╔══
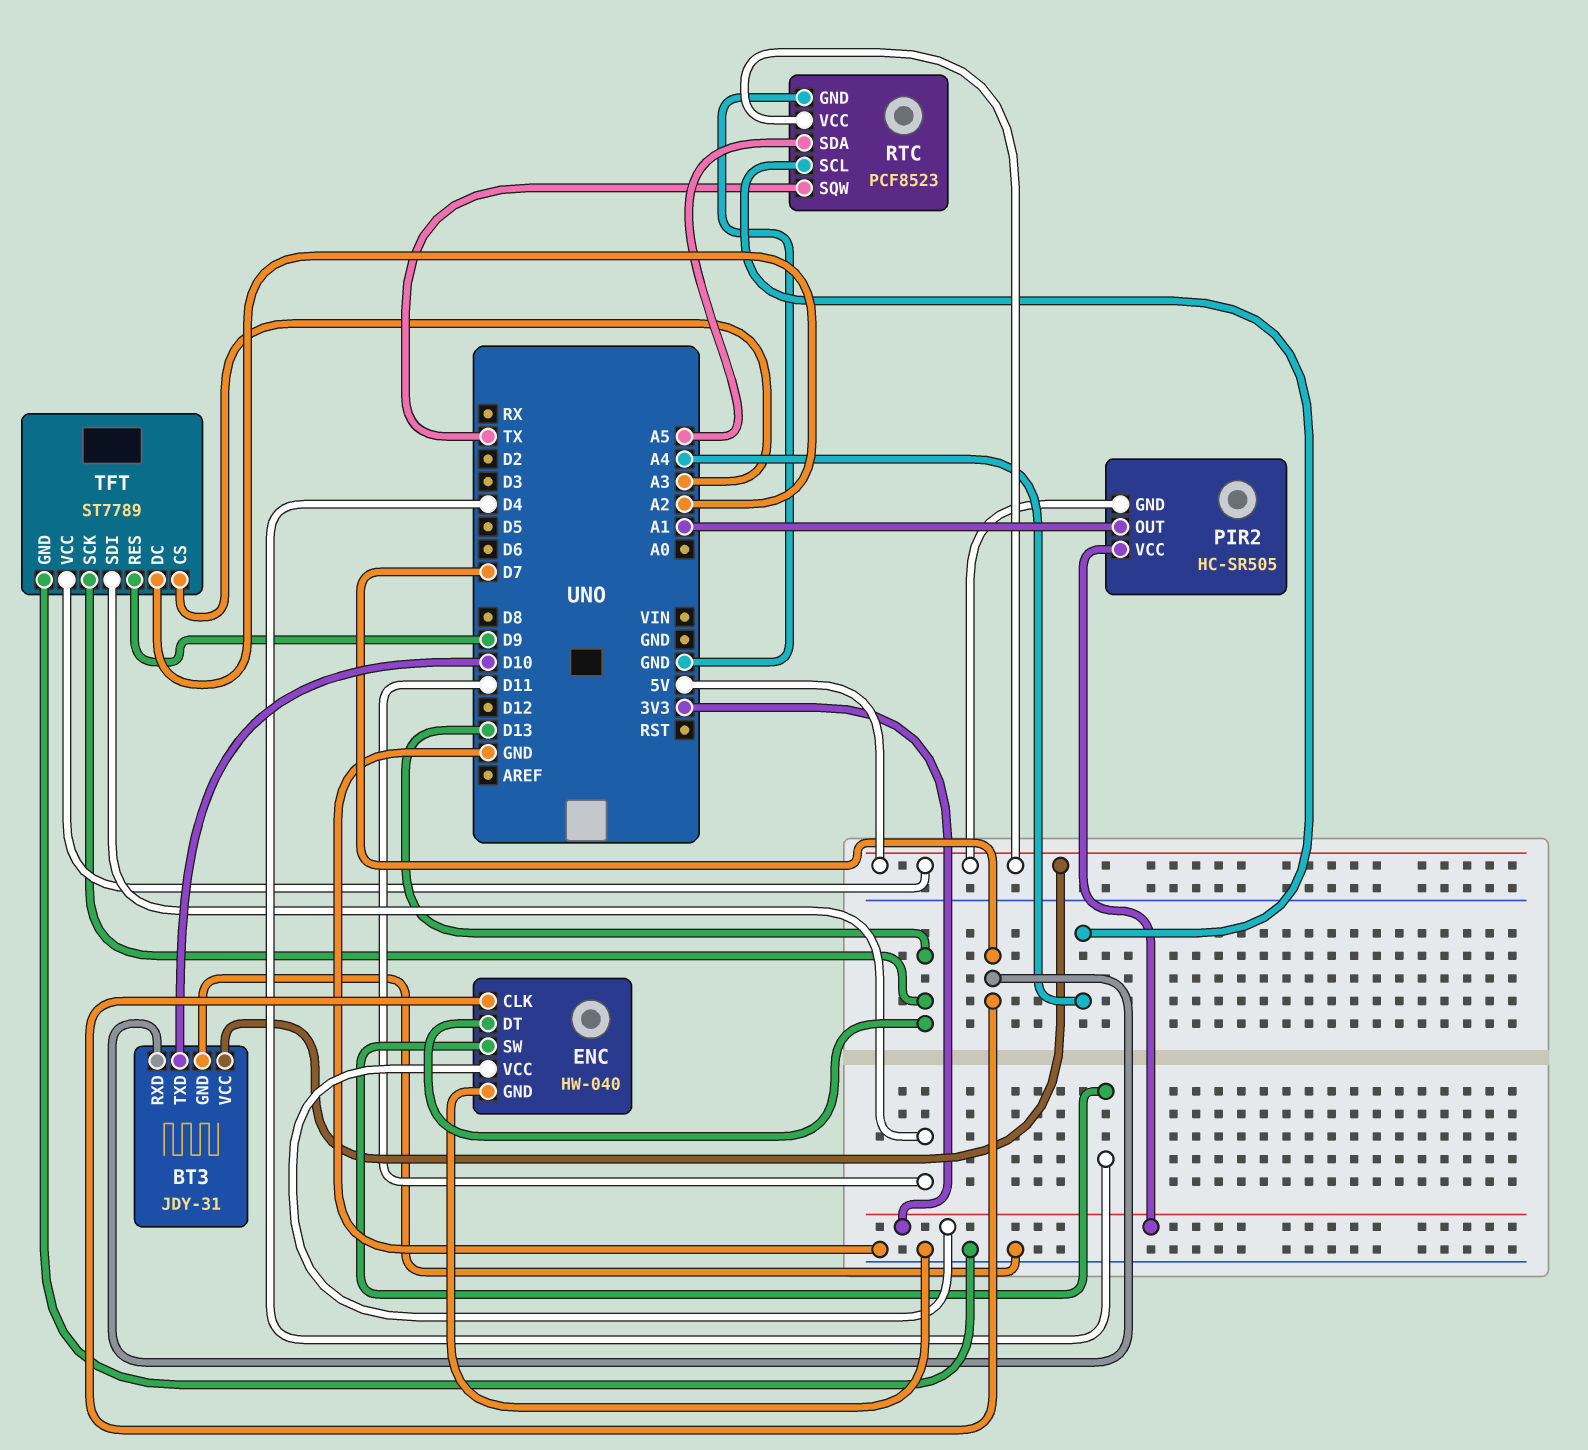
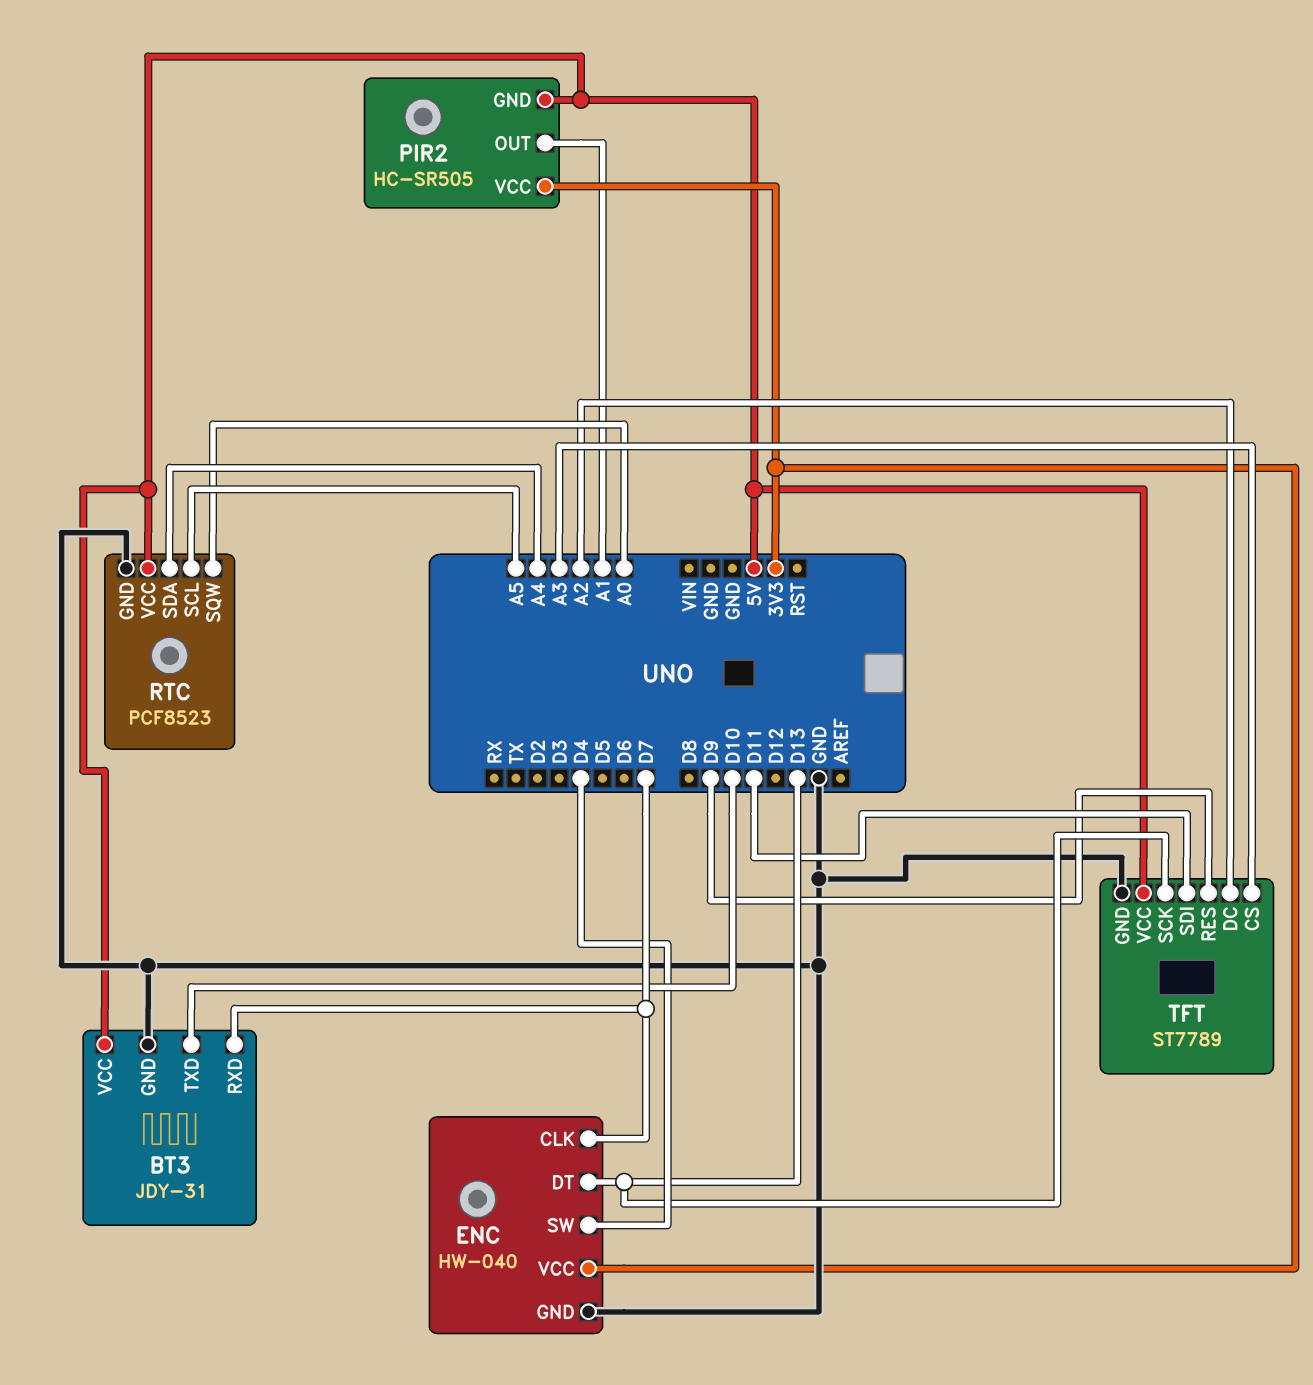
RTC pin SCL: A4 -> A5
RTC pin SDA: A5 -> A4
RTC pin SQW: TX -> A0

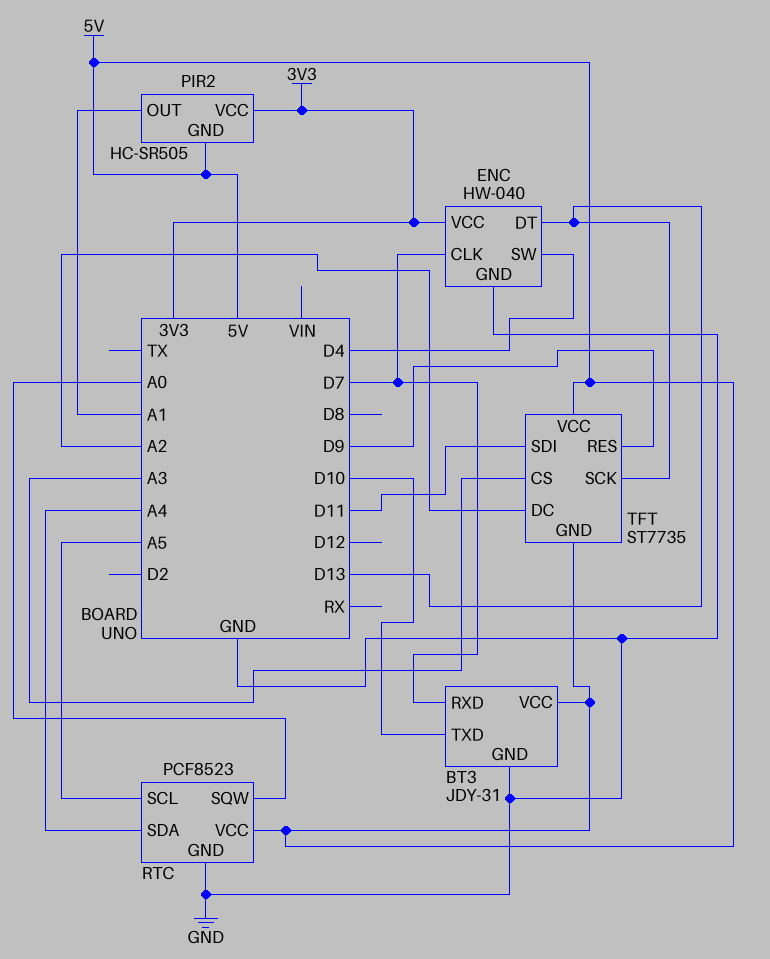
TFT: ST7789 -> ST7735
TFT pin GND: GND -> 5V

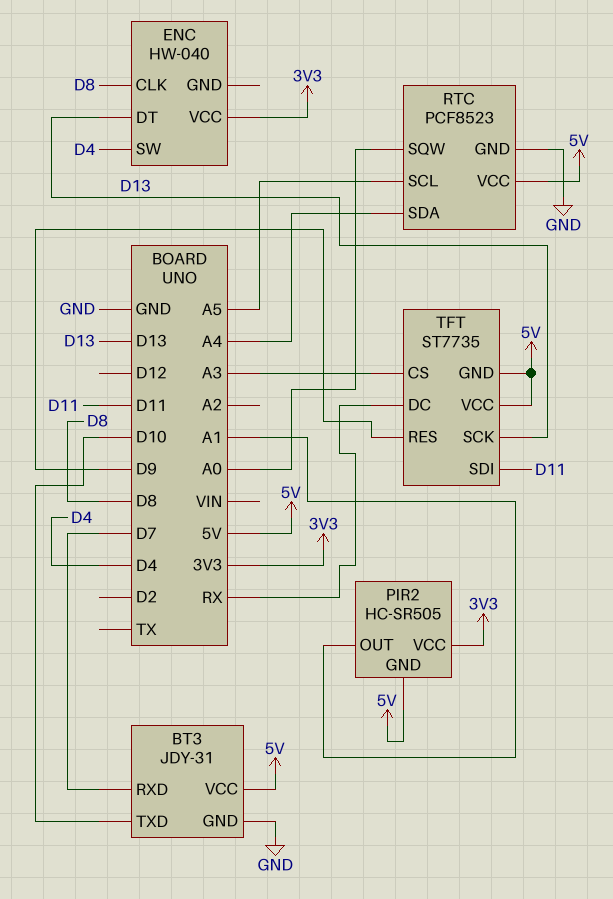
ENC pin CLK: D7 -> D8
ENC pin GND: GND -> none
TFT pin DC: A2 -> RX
╚══
**WHAT IS BEING ASKED**
Repeat, character for character, the lines from the one that holds "ENC pin CLK: D7 -> D8" to the final line of the material, inclusive, and no other lines.

**YOUR SOLUTION**
ENC pin CLK: D7 -> D8
ENC pin GND: GND -> none
TFT pin DC: A2 -> RX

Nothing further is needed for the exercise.